[Items from a dataset]
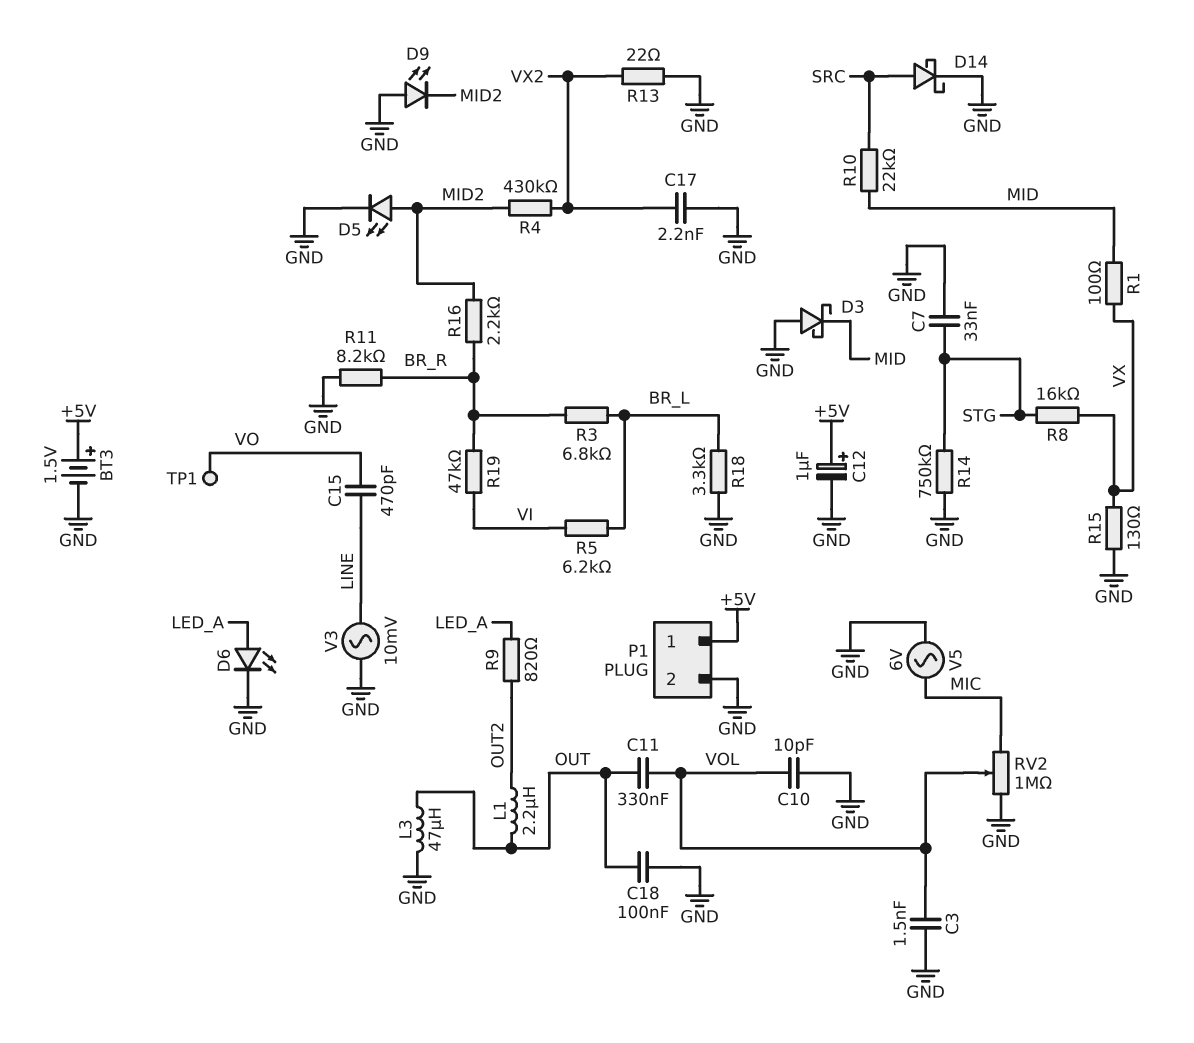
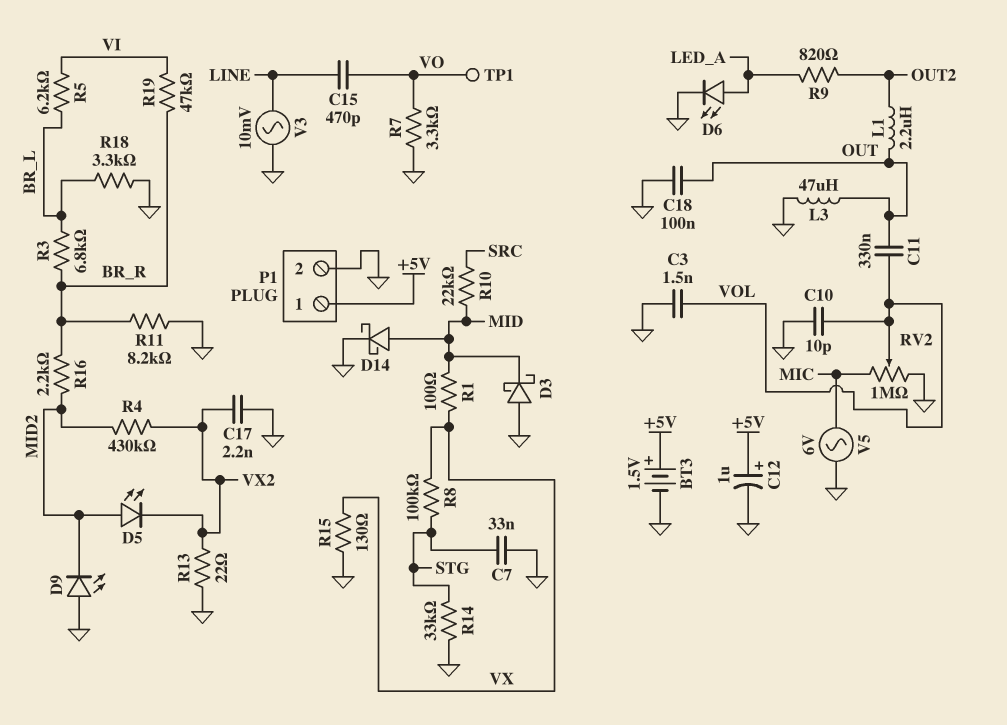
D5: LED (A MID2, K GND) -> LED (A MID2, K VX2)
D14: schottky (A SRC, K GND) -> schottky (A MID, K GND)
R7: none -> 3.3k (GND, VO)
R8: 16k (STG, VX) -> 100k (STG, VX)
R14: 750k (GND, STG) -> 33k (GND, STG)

Your instructions: Your job is to copy each entry exactly as written; the pictures do not go in.

Reply to the task:
D5: LED (A MID2, K GND) -> LED (A MID2, K VX2)
D14: schottky (A SRC, K GND) -> schottky (A MID, K GND)
R7: none -> 3.3k (GND, VO)
R8: 16k (STG, VX) -> 100k (STG, VX)
R14: 750k (GND, STG) -> 33k (GND, STG)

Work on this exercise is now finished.